[SUPPLIED MATERIAL Boundary: Start]

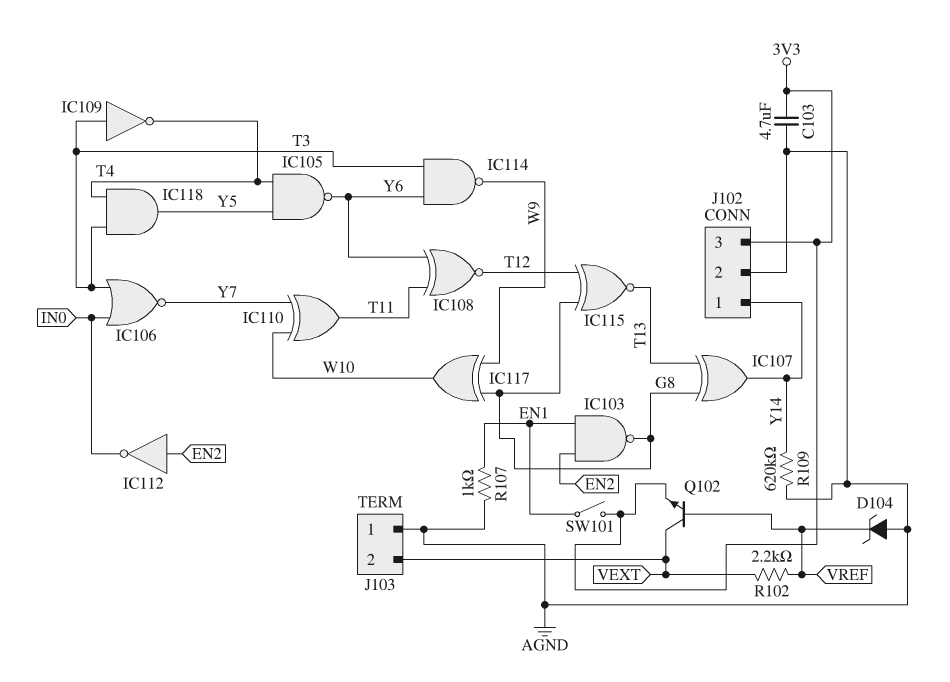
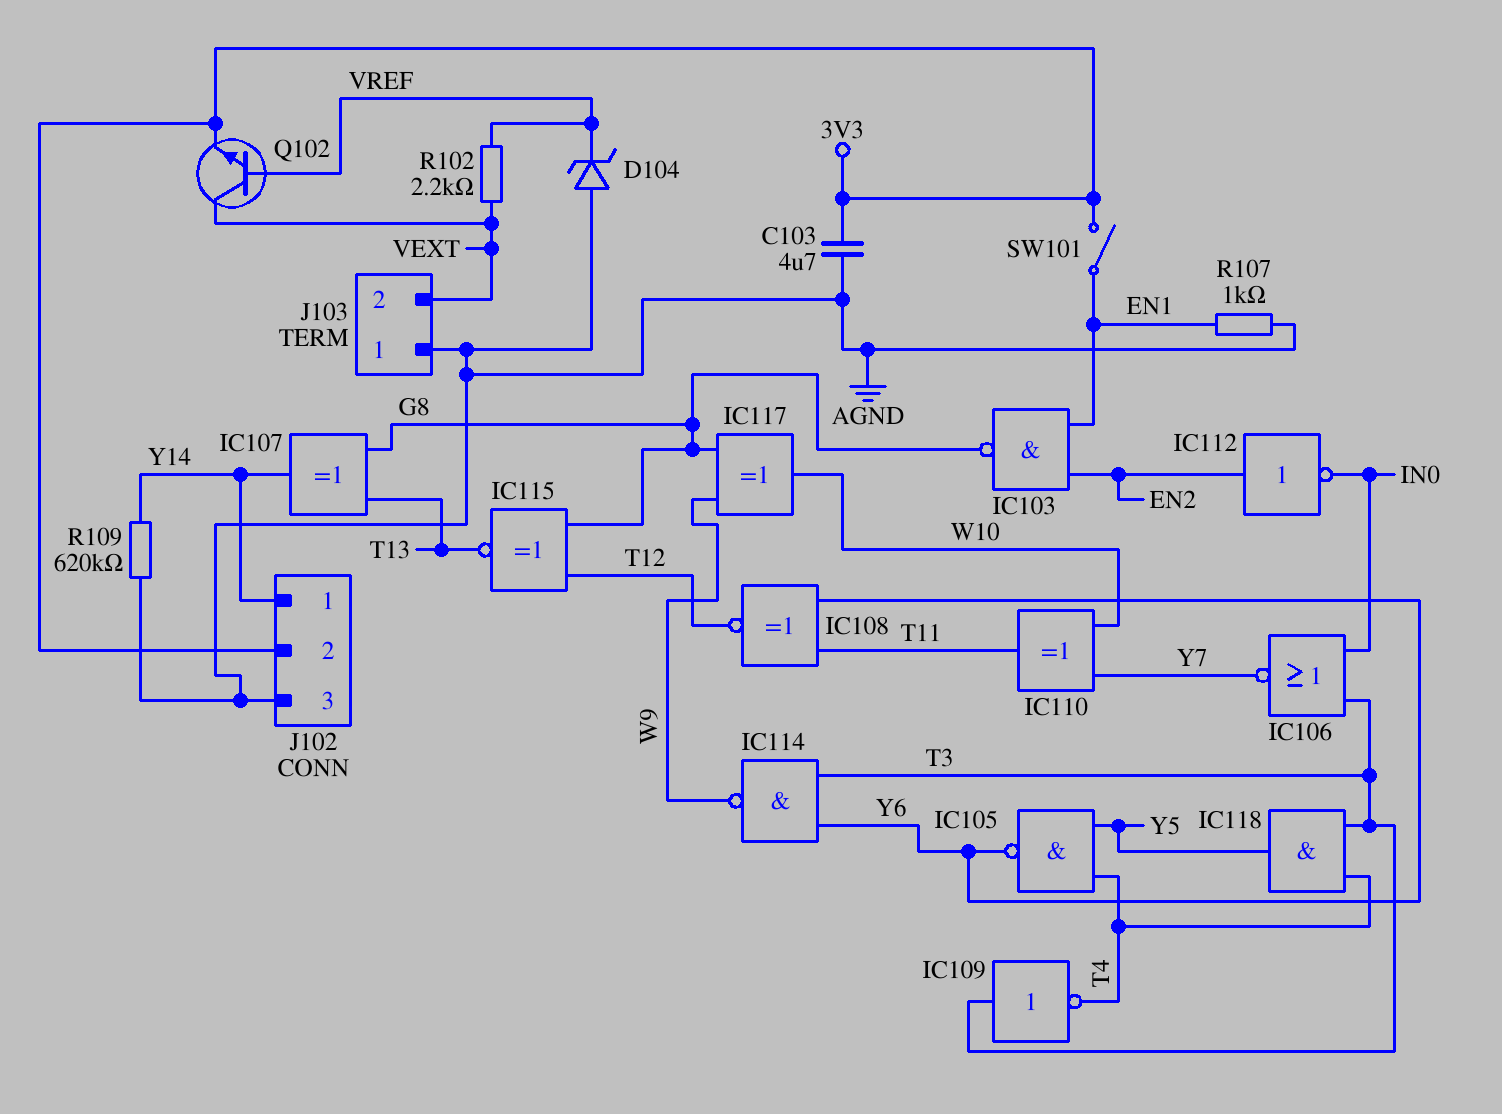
J102 pin 2: AGND -> 3V3
J102 pin 3: 3V3 -> AGND

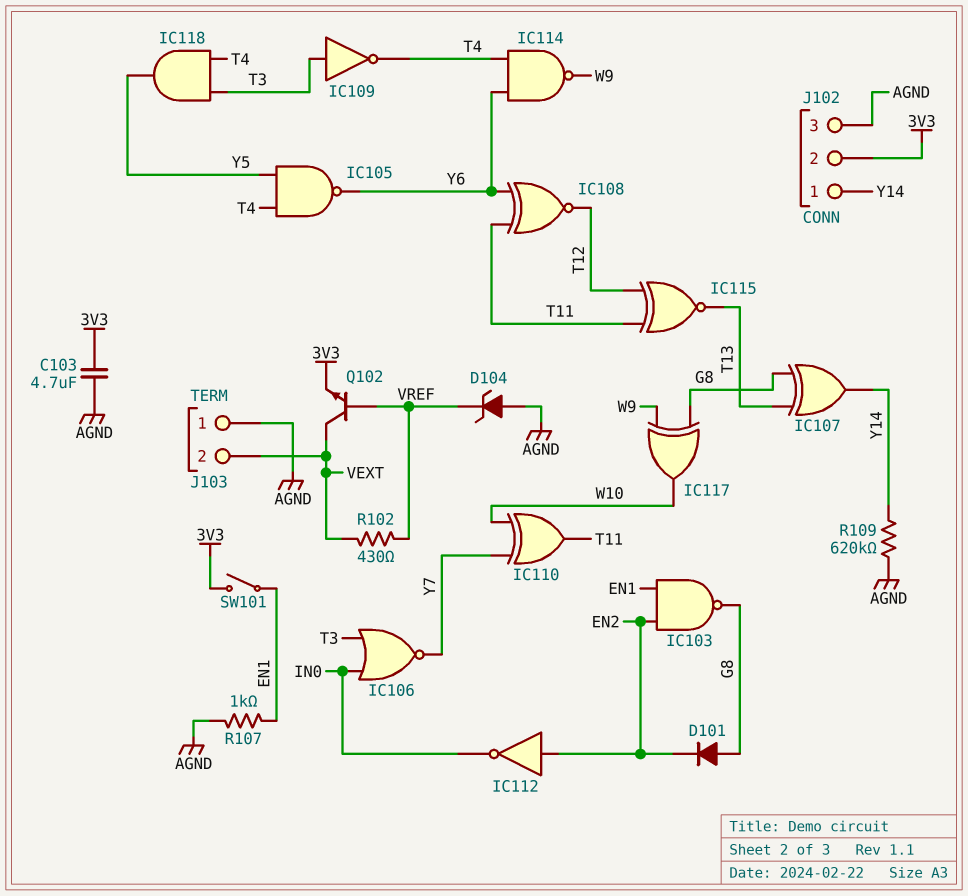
D101: none -> diode (A G8, K EN2)
IC114: NAND (in T3, in Y6, out W9) -> NAND (in T4, in Y6, out W9)
IC115: XNOR (in G8, in T12, out T13) -> XNOR (in T11, in T12, out T13)
R102: 2.2k (VEXT, VREF) -> 430 (VEXT, VREF)

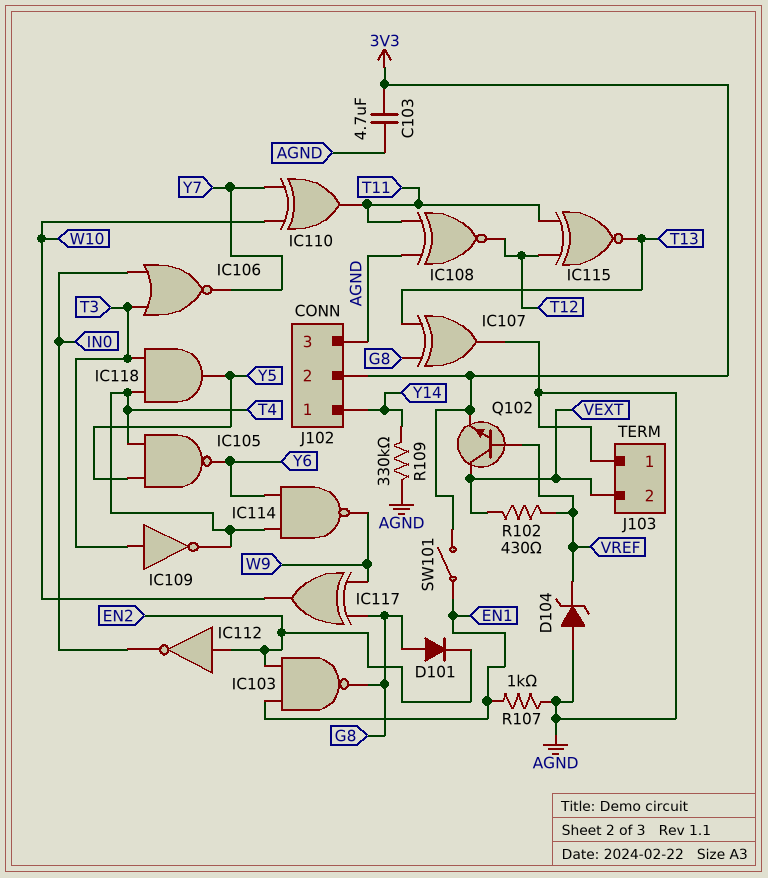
IC107: XOR (in G8, in T13, out Y14) -> XOR (in G8, in T13, out AGND)
IC108: XNOR (in T11, in Y6, out T12) -> XNOR (in AGND, in T11, out T12)
R109: 620k (AGND, Y14) -> 330k (AGND, Y14)

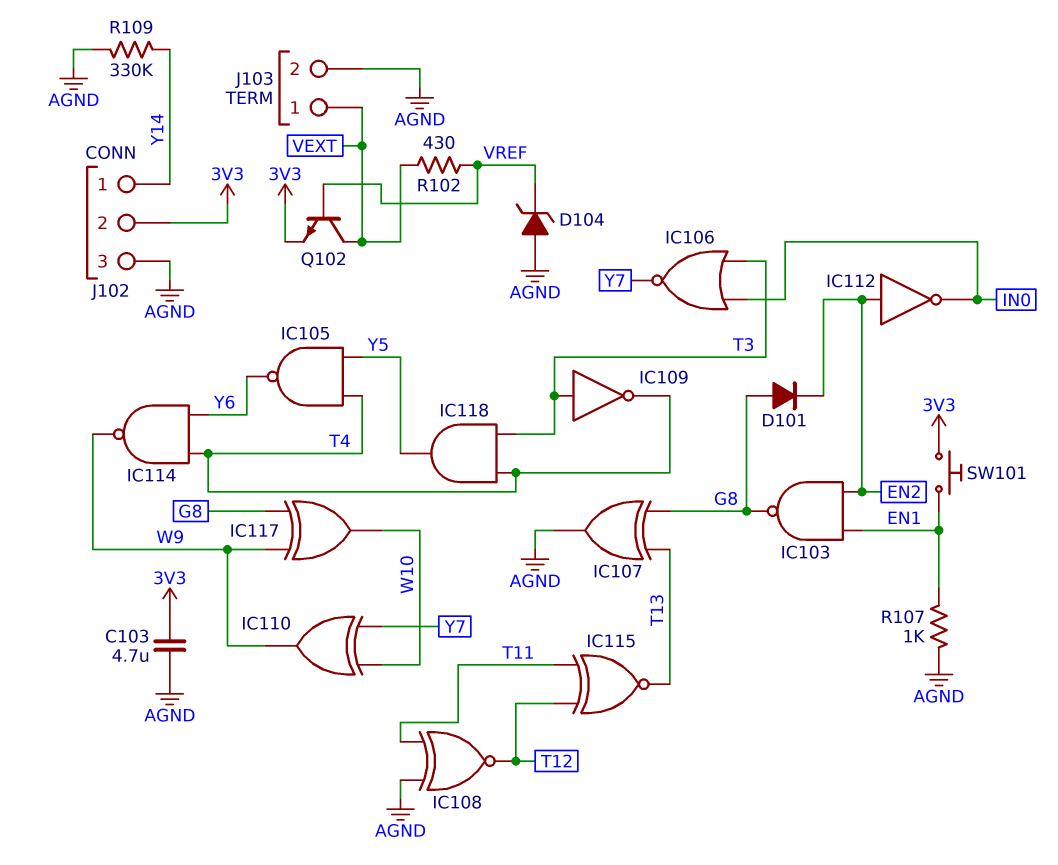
IC110: XOR (in W10, in Y7, out T11) -> XOR (in W10, in Y7, out W9)
J103 pin 1: AGND -> VEXT
J103 pin 2: VEXT -> AGND
SW101: switch (3V3, EN1) -> button (3V3, EN1)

[SUPPLIED MATERIAL Boundary: End]

_WORK ORDER_
Set down the entries above exactly; no pictures belong in the copy.

_THE COMPLETED TASK_
J102 pin 2: AGND -> 3V3
J102 pin 3: 3V3 -> AGND

D101: none -> diode (A G8, K EN2)
IC114: NAND (in T3, in Y6, out W9) -> NAND (in T4, in Y6, out W9)
IC115: XNOR (in G8, in T12, out T13) -> XNOR (in T11, in T12, out T13)
R102: 2.2k (VEXT, VREF) -> 430 (VEXT, VREF)

IC107: XOR (in G8, in T13, out Y14) -> XOR (in G8, in T13, out AGND)
IC108: XNOR (in T11, in Y6, out T12) -> XNOR (in AGND, in T11, out T12)
R109: 620k (AGND, Y14) -> 330k (AGND, Y14)

IC110: XOR (in W10, in Y7, out T11) -> XOR (in W10, in Y7, out W9)
J103 pin 1: AGND -> VEXT
J103 pin 2: VEXT -> AGND
SW101: switch (3V3, EN1) -> button (3V3, EN1)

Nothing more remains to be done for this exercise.